### Goal
Copy the records below verbatim, starting at the line that contains "pink cross: moved 8 px left, 4 px up" and ending at the line that contains "green triangle: rotated 10", with both of those lines included. Leave the pictures out of your copy.

### Data for the task
────────────────

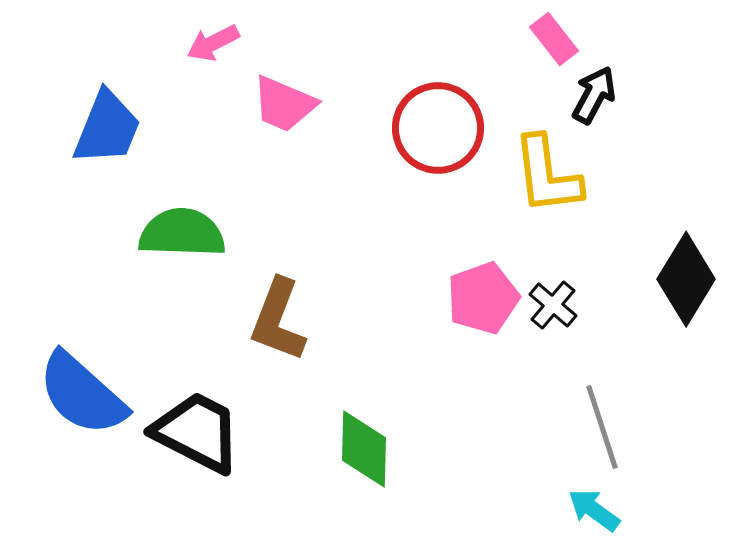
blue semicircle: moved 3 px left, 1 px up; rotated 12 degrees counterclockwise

────────────────

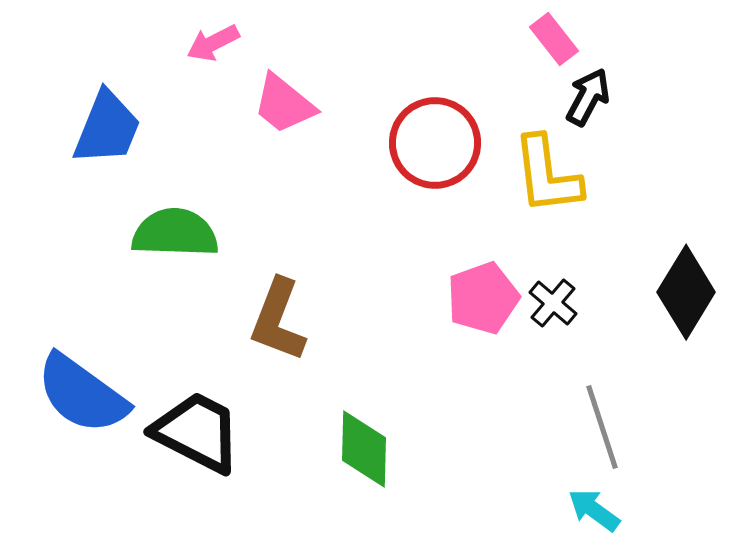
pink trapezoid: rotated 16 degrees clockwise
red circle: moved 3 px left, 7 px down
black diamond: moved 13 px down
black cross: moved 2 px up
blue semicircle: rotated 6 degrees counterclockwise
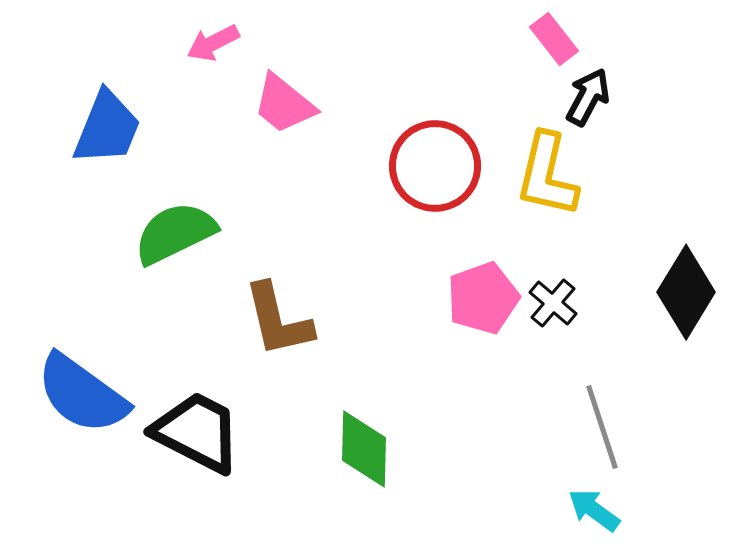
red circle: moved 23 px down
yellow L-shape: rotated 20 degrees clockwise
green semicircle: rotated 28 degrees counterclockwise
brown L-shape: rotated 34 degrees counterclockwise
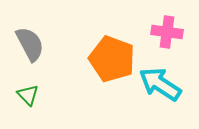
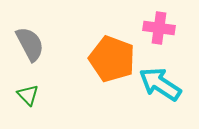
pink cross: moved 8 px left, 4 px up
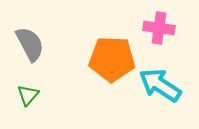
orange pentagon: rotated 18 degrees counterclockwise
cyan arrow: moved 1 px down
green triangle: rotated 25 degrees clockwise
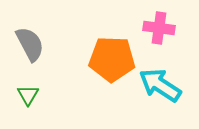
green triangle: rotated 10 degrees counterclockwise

────────────────

### Reply to the task
pink cross: moved 8 px left, 4 px up
orange pentagon: rotated 18 degrees counterclockwise
cyan arrow: moved 1 px down
green triangle: rotated 25 degrees clockwise
green triangle: rotated 10 degrees counterclockwise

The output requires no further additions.